» **What you need to do**:
Print out each entry below in full, exactly as given, excluding pictures.
(Provided records Opens)
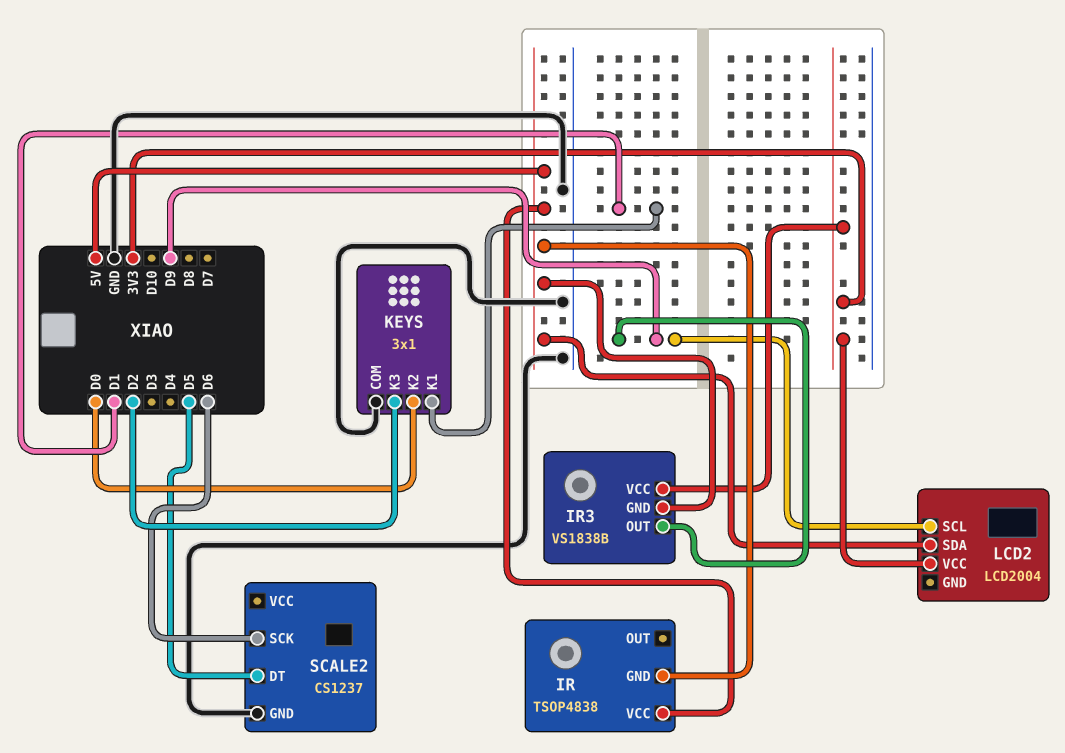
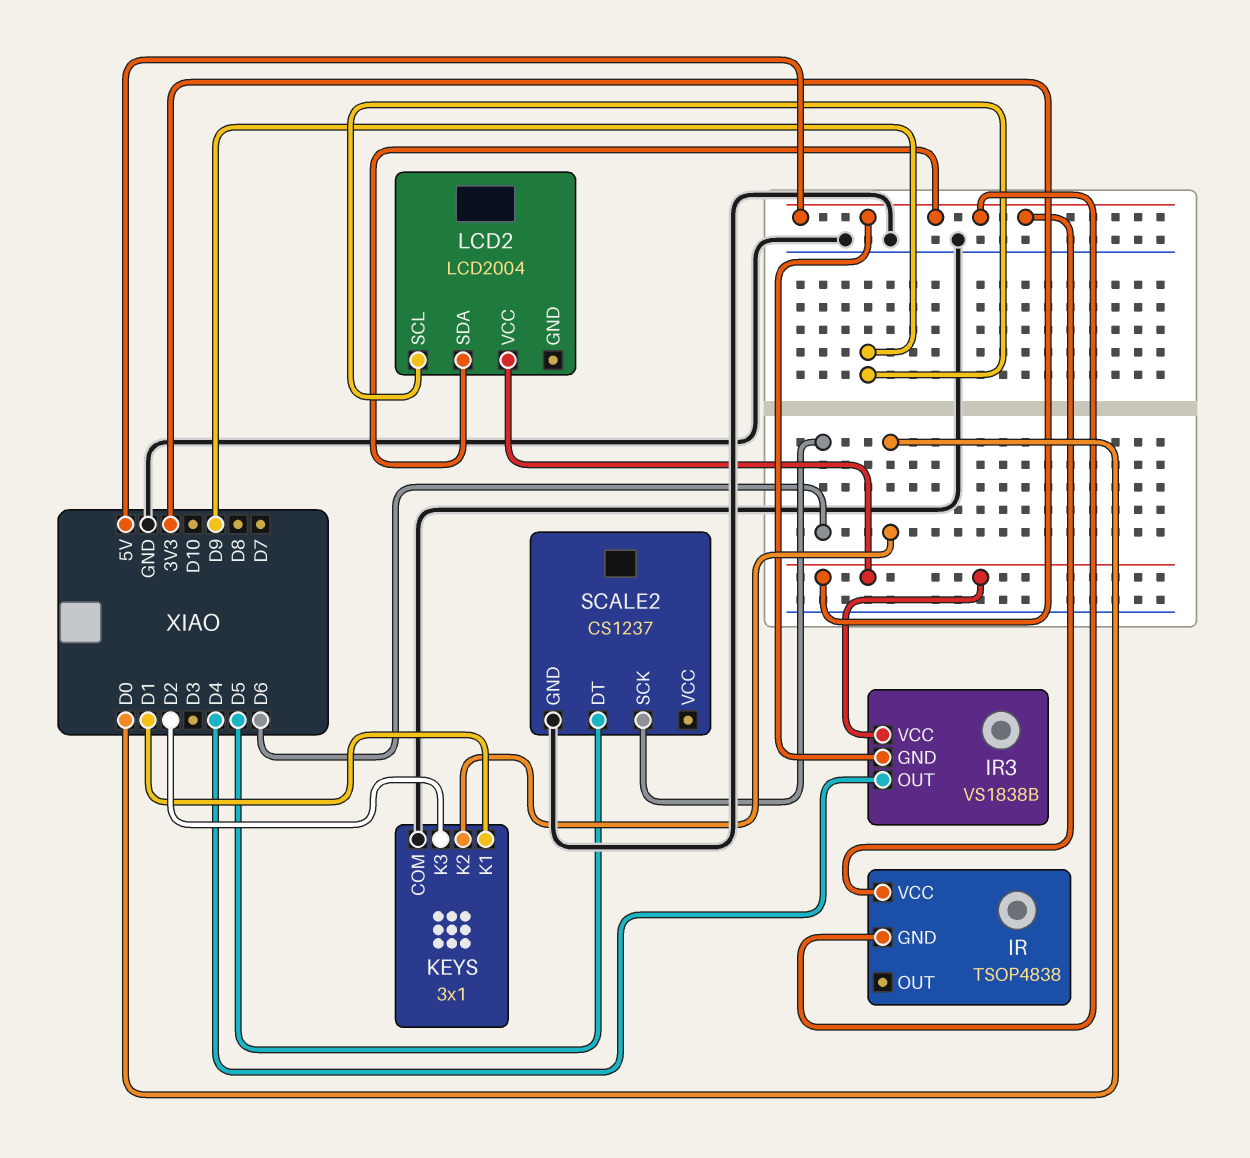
IR3 pin OUT: D9 -> D4

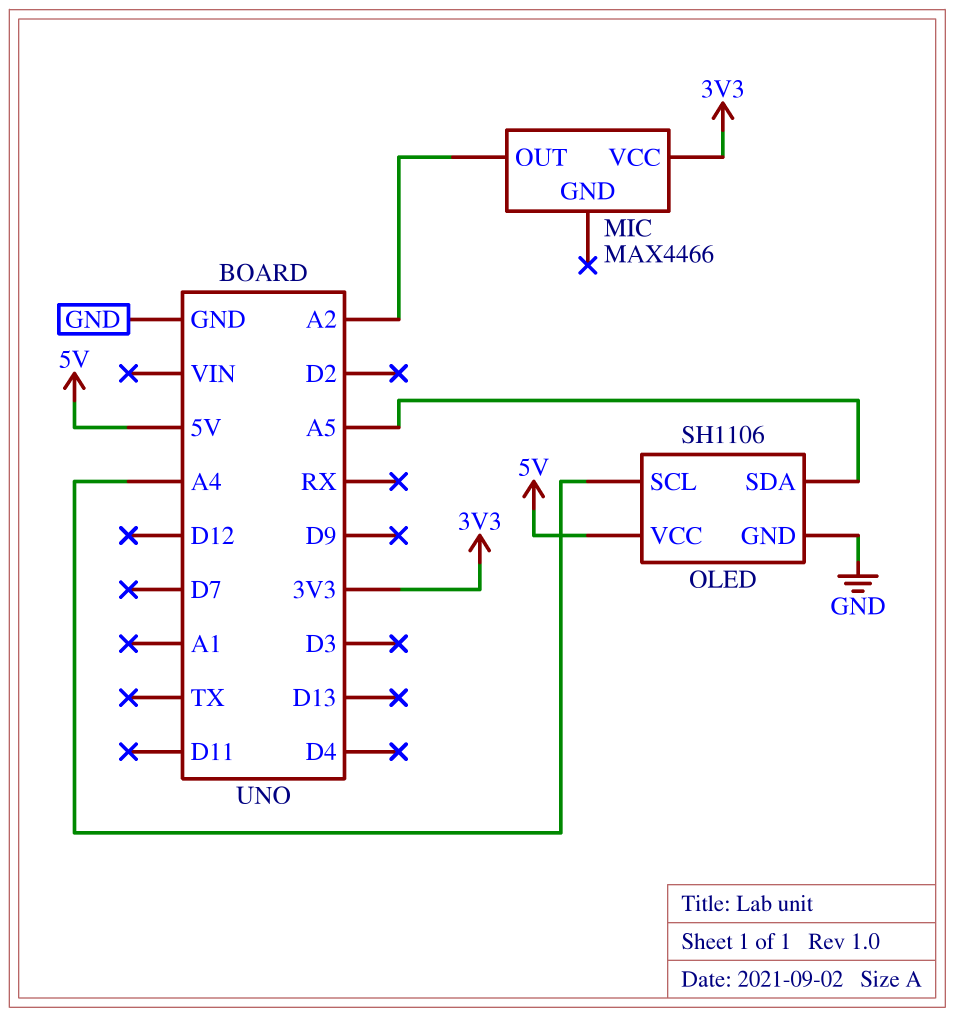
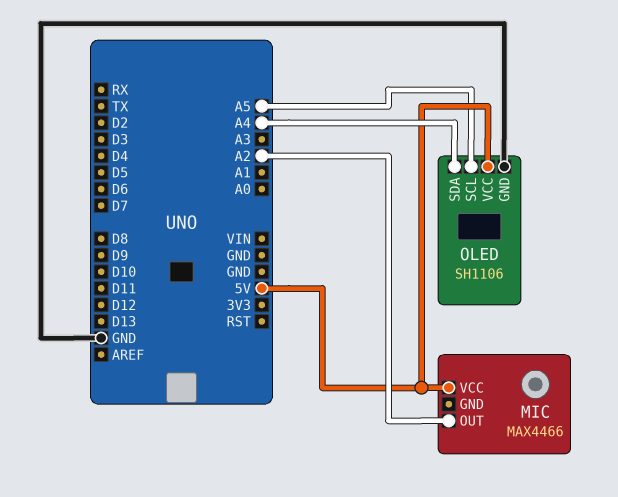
MIC pin VCC: 3V3 -> 5V
OLED pin SCL: A4 -> A5
OLED pin SDA: A5 -> A4

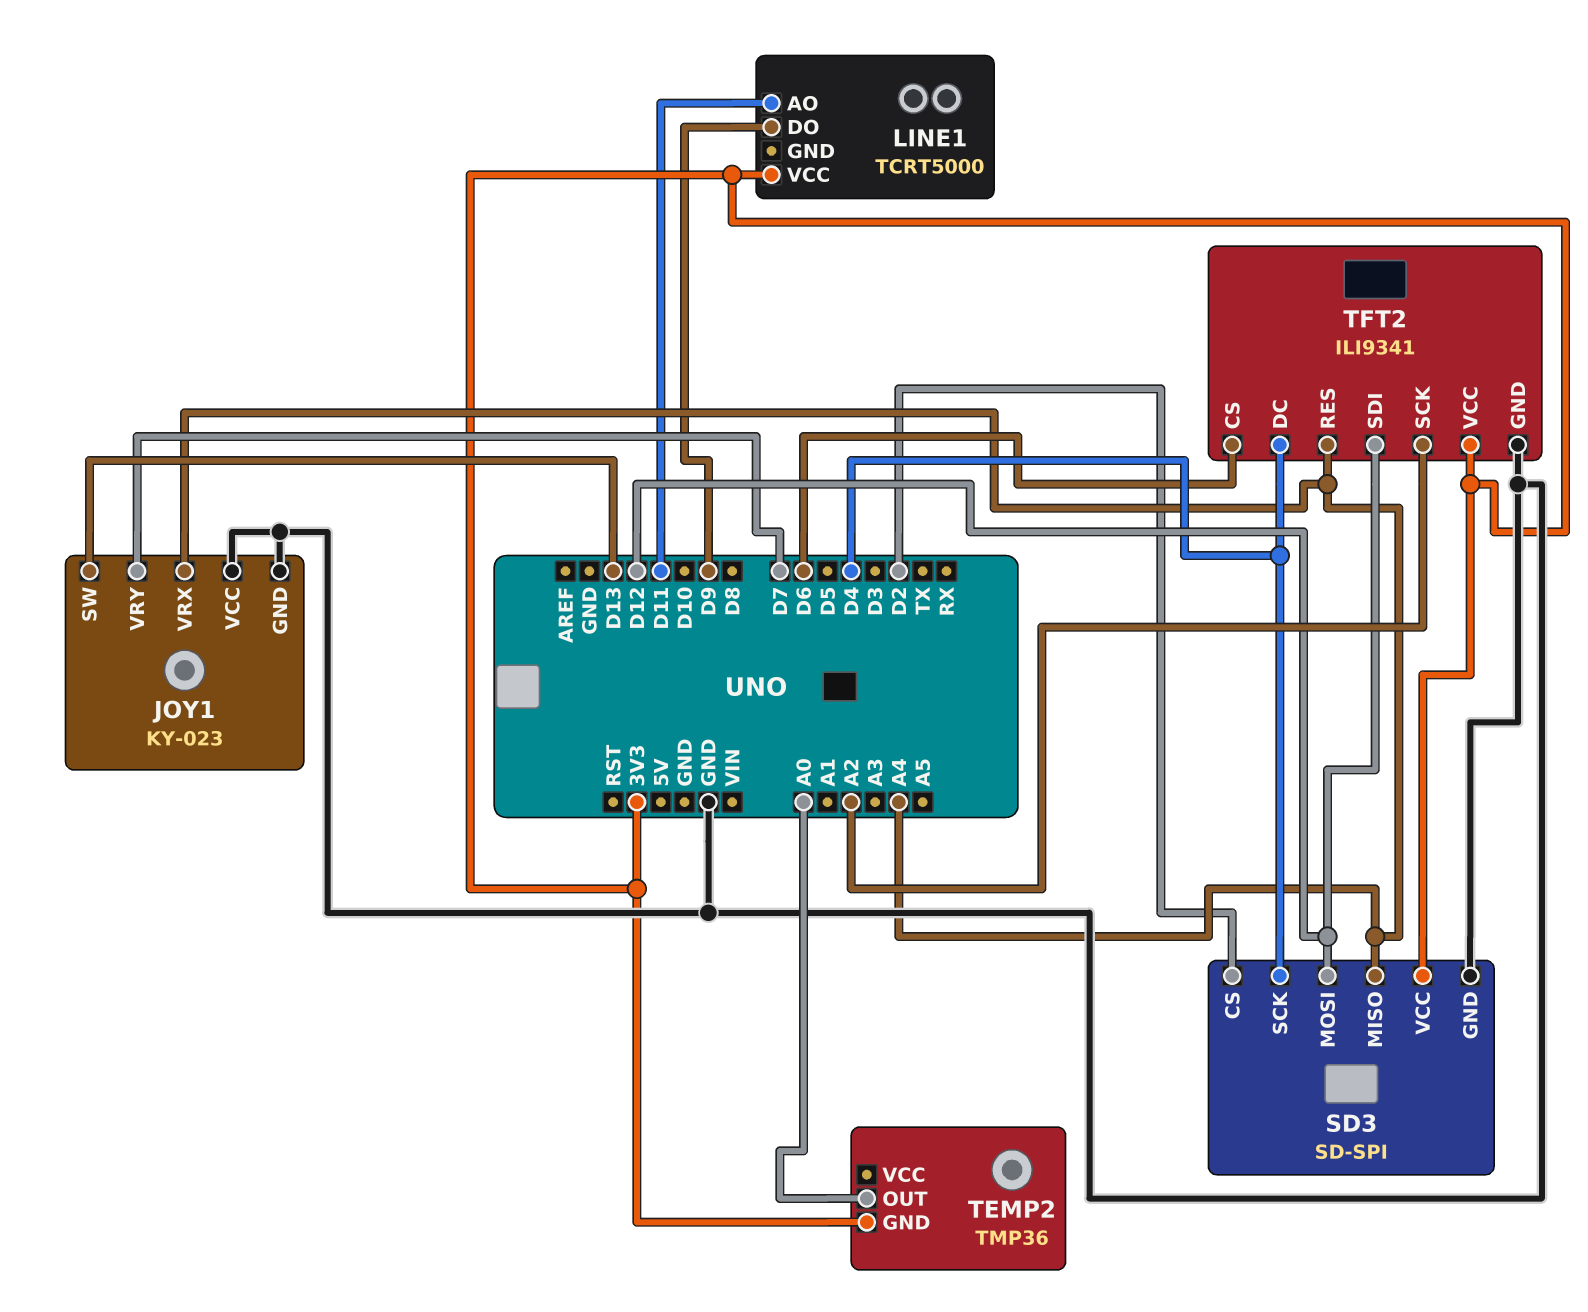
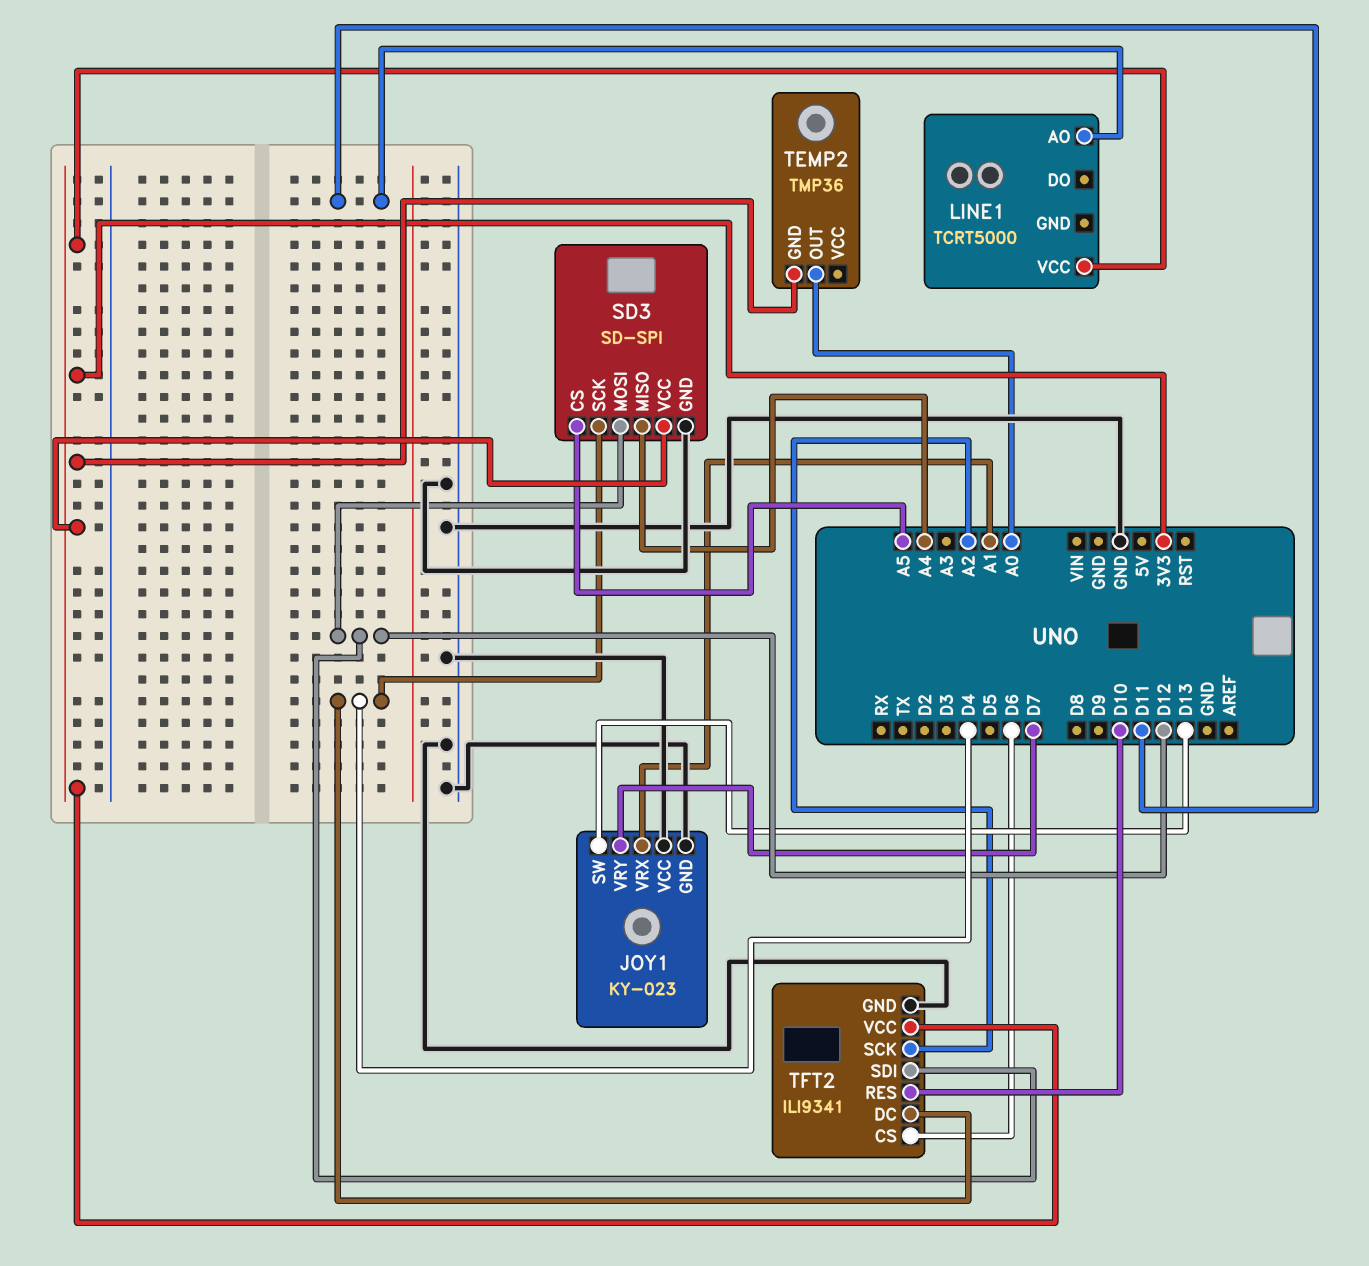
JOY1 pin VRX: A4 -> A1
LINE1 pin DO: D9 -> none
SD3 pin CS: D2 -> A5
TFT2 pin RES: A4 -> D10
(Provided records Closes)
» **Answer box**:
IR3 pin OUT: D9 -> D4

MIC pin VCC: 3V3 -> 5V
OLED pin SCL: A4 -> A5
OLED pin SDA: A5 -> A4

JOY1 pin VRX: A4 -> A1
LINE1 pin DO: D9 -> none
SD3 pin CS: D2 -> A5
TFT2 pin RES: A4 -> D10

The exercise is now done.